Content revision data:

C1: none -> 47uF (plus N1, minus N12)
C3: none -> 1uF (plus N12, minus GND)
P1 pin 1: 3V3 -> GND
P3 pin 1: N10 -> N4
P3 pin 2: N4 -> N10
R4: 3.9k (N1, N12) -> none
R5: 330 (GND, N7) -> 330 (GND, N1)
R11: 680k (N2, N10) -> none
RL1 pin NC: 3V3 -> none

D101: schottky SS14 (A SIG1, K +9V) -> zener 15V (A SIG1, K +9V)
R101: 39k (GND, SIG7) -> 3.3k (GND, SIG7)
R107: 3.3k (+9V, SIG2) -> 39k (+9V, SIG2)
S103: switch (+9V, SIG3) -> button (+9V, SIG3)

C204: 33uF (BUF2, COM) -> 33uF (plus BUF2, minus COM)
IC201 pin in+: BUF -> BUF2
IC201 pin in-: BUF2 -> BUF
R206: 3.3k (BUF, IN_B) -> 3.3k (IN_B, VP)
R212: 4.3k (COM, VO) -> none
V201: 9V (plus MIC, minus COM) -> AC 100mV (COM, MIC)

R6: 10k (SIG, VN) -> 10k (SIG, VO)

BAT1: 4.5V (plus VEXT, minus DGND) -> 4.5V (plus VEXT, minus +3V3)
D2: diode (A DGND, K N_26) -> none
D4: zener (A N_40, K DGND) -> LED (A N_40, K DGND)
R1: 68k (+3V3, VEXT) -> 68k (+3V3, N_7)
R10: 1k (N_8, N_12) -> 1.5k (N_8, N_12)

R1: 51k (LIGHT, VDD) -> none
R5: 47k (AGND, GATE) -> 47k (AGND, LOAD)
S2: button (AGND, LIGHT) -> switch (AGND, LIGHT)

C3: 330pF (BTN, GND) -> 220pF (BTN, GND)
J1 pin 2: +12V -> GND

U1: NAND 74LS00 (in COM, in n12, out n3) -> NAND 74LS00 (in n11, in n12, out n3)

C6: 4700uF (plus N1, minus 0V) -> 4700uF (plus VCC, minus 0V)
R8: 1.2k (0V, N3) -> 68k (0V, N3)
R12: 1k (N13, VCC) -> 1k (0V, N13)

Assigned task: Beginning at the opening line of the data, transcribe each line exactly until you reach the line with "IC201 pin in+: BUF -> BUF2", which you also include, and go no further.

Result:
C1: none -> 47uF (plus N1, minus N12)
C3: none -> 1uF (plus N12, minus GND)
P1 pin 1: 3V3 -> GND
P3 pin 1: N10 -> N4
P3 pin 2: N4 -> N10
R4: 3.9k (N1, N12) -> none
R5: 330 (GND, N7) -> 330 (GND, N1)
R11: 680k (N2, N10) -> none
RL1 pin NC: 3V3 -> none

D101: schottky SS14 (A SIG1, K +9V) -> zener 15V (A SIG1, K +9V)
R101: 39k (GND, SIG7) -> 3.3k (GND, SIG7)
R107: 3.3k (+9V, SIG2) -> 39k (+9V, SIG2)
S103: switch (+9V, SIG3) -> button (+9V, SIG3)

C204: 33uF (BUF2, COM) -> 33uF (plus BUF2, minus COM)
IC201 pin in+: BUF -> BUF2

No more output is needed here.